## [Work instruction]
Please output exactly the lines from the one that holds "yellow bell: [92,372,182,483]" through the final line of the data, and nothing else; leave out any pictures.

··········

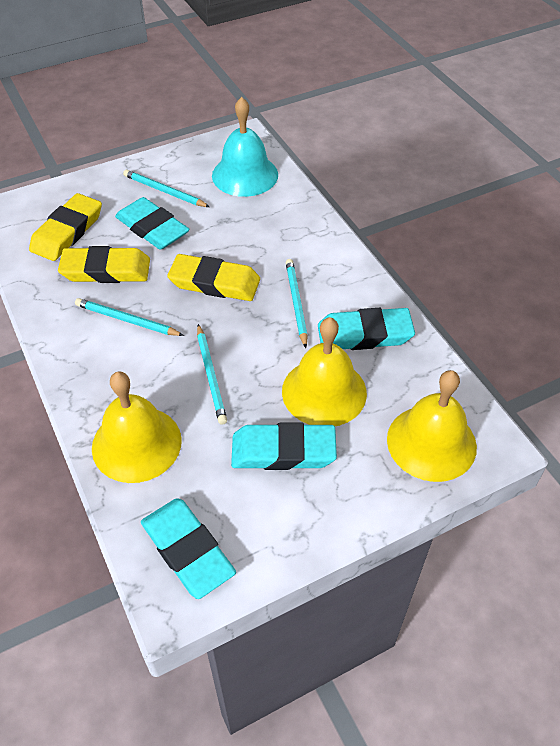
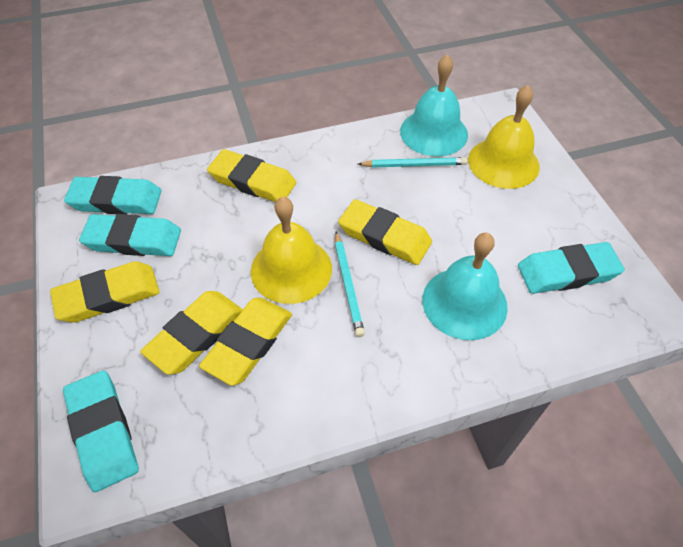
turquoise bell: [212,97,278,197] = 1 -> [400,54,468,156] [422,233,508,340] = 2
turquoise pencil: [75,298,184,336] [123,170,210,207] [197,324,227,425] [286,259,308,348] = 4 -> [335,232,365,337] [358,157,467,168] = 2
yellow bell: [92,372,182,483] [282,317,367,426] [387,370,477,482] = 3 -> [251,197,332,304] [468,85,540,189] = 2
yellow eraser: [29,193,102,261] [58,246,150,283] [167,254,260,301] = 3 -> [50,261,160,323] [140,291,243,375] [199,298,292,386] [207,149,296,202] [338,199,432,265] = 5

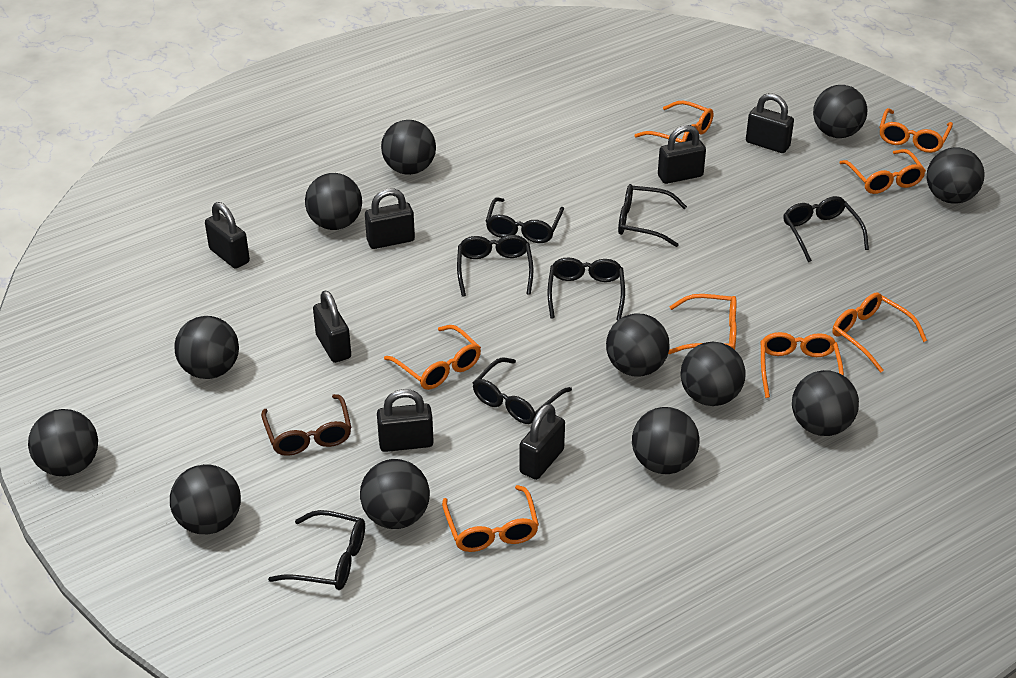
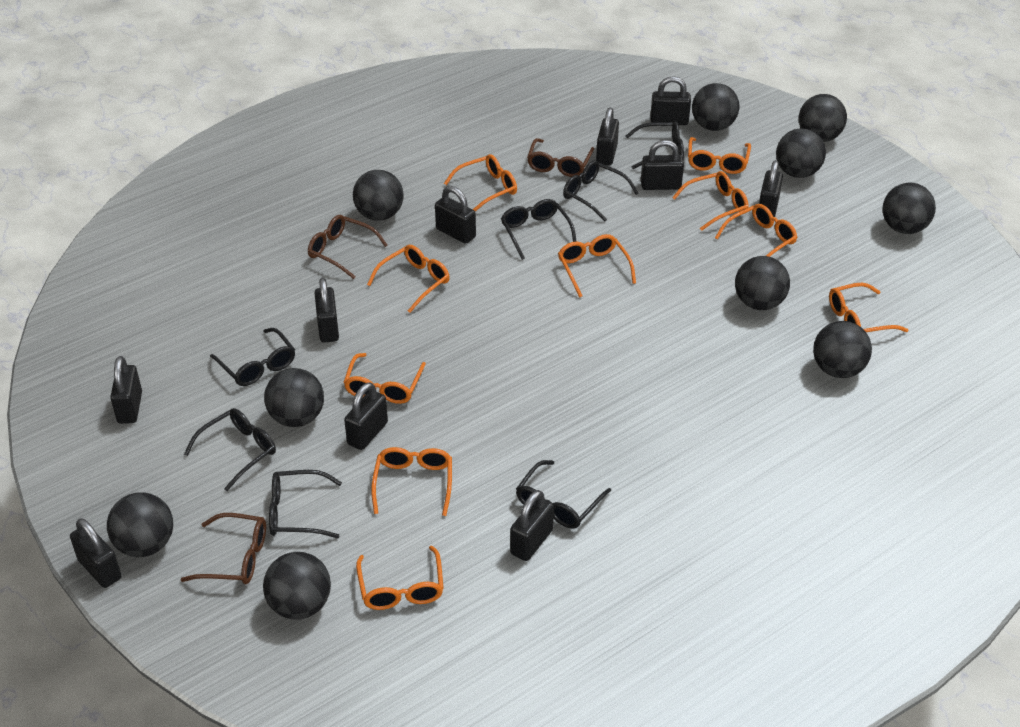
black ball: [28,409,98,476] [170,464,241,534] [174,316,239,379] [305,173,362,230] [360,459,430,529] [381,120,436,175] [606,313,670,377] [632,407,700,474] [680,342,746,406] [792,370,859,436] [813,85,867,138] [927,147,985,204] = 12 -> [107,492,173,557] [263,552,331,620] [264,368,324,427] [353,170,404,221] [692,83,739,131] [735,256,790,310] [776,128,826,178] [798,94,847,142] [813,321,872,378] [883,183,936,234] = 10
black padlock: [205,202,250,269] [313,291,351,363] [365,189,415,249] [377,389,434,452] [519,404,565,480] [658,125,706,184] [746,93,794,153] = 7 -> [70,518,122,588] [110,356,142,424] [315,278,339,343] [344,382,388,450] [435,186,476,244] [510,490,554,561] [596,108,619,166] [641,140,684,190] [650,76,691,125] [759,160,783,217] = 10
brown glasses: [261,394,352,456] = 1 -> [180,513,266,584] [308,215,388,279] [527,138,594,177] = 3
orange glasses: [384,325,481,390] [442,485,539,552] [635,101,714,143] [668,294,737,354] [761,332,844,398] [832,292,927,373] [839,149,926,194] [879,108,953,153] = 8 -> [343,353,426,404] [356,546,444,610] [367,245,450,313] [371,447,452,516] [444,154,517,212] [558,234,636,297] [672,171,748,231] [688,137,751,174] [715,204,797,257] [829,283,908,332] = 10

··········

## [Your solution]
yellow bell: [92,372,182,483] [282,317,367,426] [387,370,477,482] = 3 -> [251,197,332,304] [468,85,540,189] = 2
yellow eraser: [29,193,102,261] [58,246,150,283] [167,254,260,301] = 3 -> [50,261,160,323] [140,291,243,375] [199,298,292,386] [207,149,296,202] [338,199,432,265] = 5

black ball: [28,409,98,476] [170,464,241,534] [174,316,239,379] [305,173,362,230] [360,459,430,529] [381,120,436,175] [606,313,670,377] [632,407,700,474] [680,342,746,406] [792,370,859,436] [813,85,867,138] [927,147,985,204] = 12 -> [107,492,173,557] [263,552,331,620] [264,368,324,427] [353,170,404,221] [692,83,739,131] [735,256,790,310] [776,128,826,178] [798,94,847,142] [813,321,872,378] [883,183,936,234] = 10
black padlock: [205,202,250,269] [313,291,351,363] [365,189,415,249] [377,389,434,452] [519,404,565,480] [658,125,706,184] [746,93,794,153] = 7 -> [70,518,122,588] [110,356,142,424] [315,278,339,343] [344,382,388,450] [435,186,476,244] [510,490,554,561] [596,108,619,166] [641,140,684,190] [650,76,691,125] [759,160,783,217] = 10
brown glasses: [261,394,352,456] = 1 -> [180,513,266,584] [308,215,388,279] [527,138,594,177] = 3
orange glasses: [384,325,481,390] [442,485,539,552] [635,101,714,143] [668,294,737,354] [761,332,844,398] [832,292,927,373] [839,149,926,194] [879,108,953,153] = 8 -> [343,353,426,404] [356,546,444,610] [367,245,450,313] [371,447,452,516] [444,154,517,212] [558,234,636,297] [672,171,748,231] [688,137,751,174] [715,204,797,257] [829,283,908,332] = 10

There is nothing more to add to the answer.